►

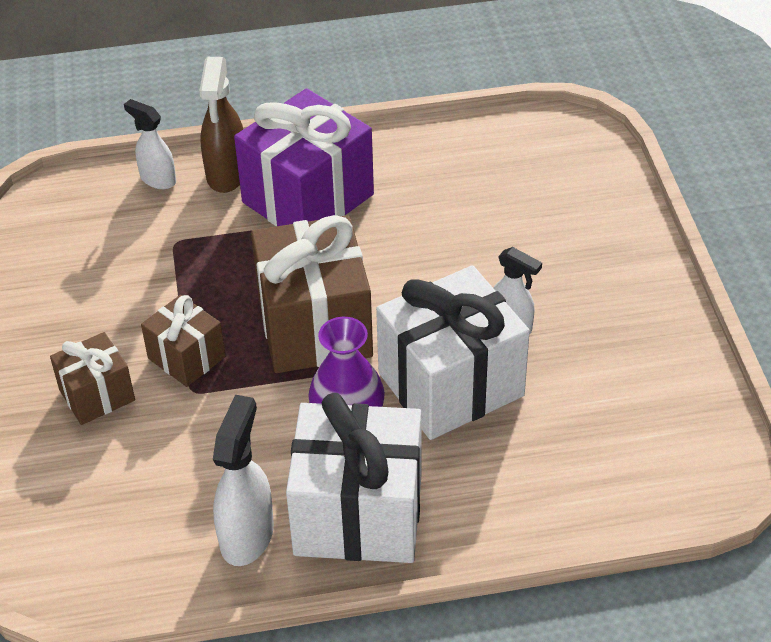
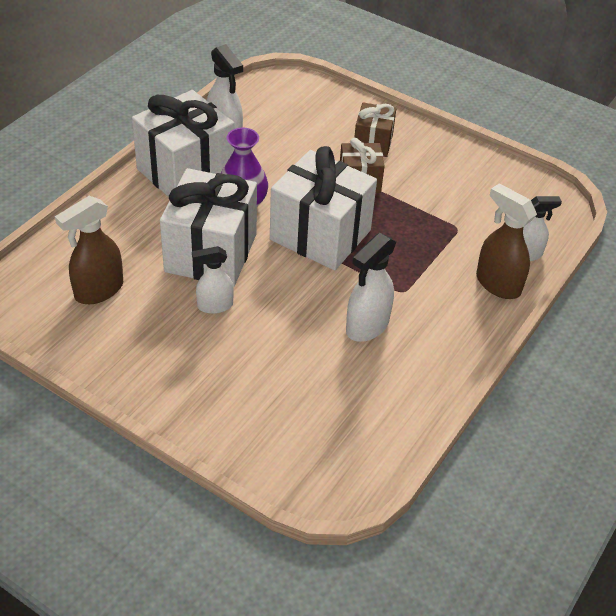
camera: 130 degrees right, 0 degrees up
(308, 198) = (431, 302): purple gift -> none
(315, 326) = (320, 235): brown gift -> white gift
(393, 216) = (367, 326): none -> white spray bottle
(615, 421) = (98, 290): none -> brown spray bottle

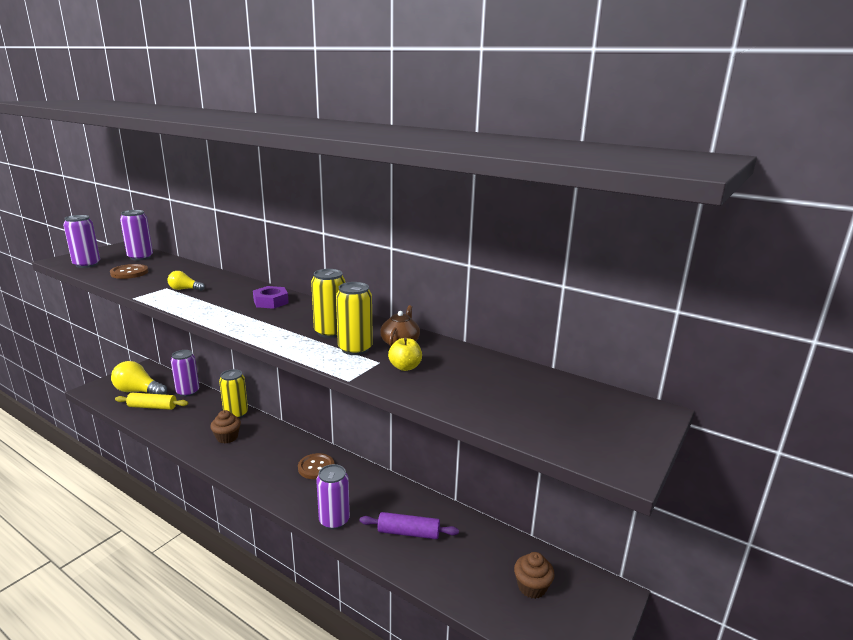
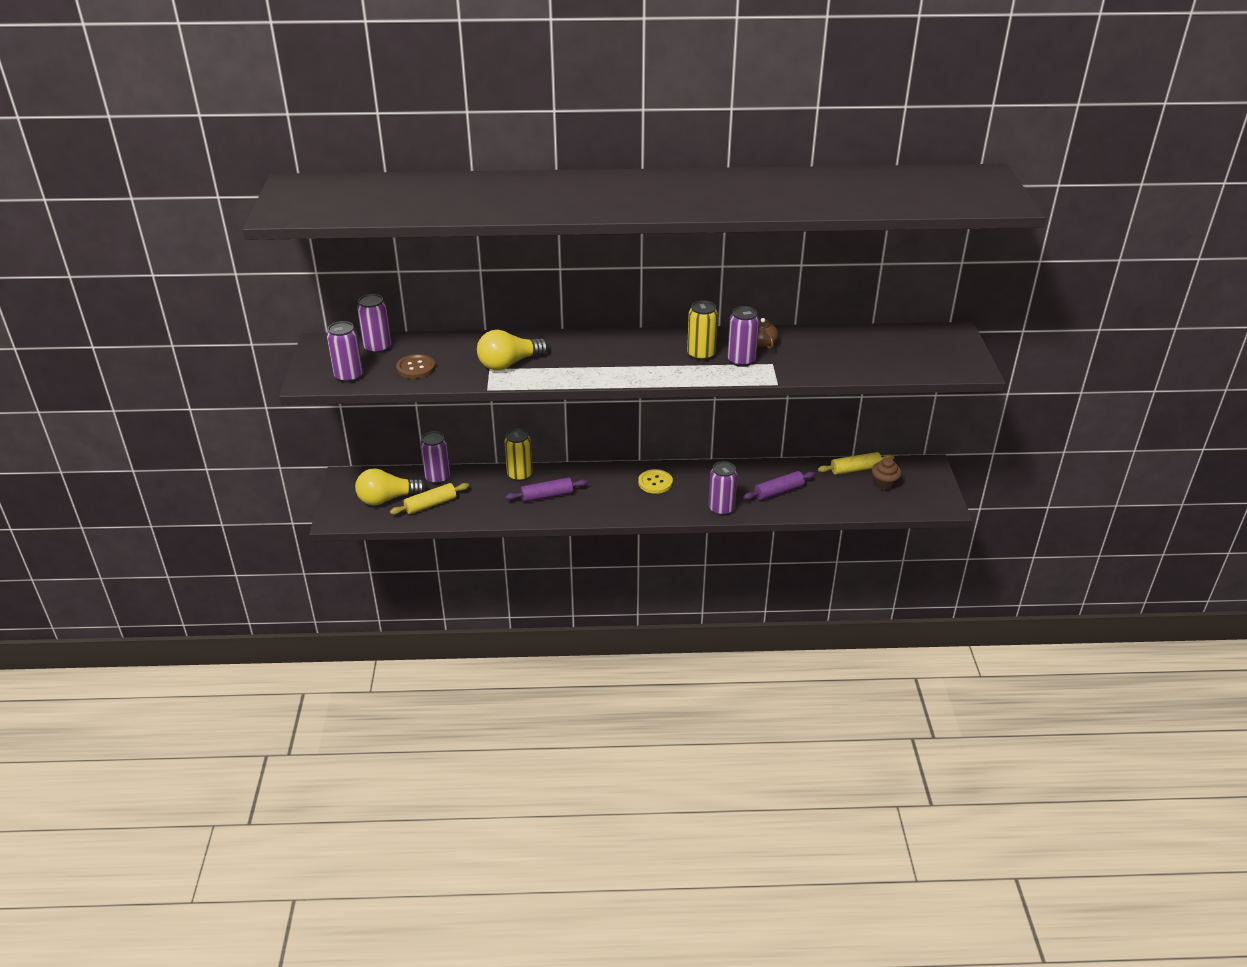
camera: 35 degrees left, 15 degrees up
(184, 289) = (509, 363): yellow light bulb -> yellow light bulb, size x2.01
(227, 437) = (547, 495): brown cupcake -> purple rolling pin
(271, 302) = (605, 346): purple nut -> none
(316, 467) = (655, 482): brown button -> yellow button
(355, 349) = (741, 360): yellow can -> purple can
(405, 367) = (793, 360): yellow apple -> none
(516, 552) = (855, 469): none -> yellow rolling pin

◄

▶ [The task]
Reproduce every entry exactly; images stay out.

▶ [Reply to the task]
camera: 130 degrees right, 0 degrees up
(308, 198) = (431, 302): purple gift -> none
(315, 326) = (320, 235): brown gift -> white gift
(393, 216) = (367, 326): none -> white spray bottle
(615, 421) = (98, 290): none -> brown spray bottle

camera: 35 degrees left, 15 degrees up
(184, 289) = (509, 363): yellow light bulb -> yellow light bulb, size x2.01
(227, 437) = (547, 495): brown cupcake -> purple rolling pin
(271, 302) = (605, 346): purple nut -> none
(316, 467) = (655, 482): brown button -> yellow button
(355, 349) = (741, 360): yellow can -> purple can
(405, 367) = (793, 360): yellow apple -> none
(516, 552) = (855, 469): none -> yellow rolling pin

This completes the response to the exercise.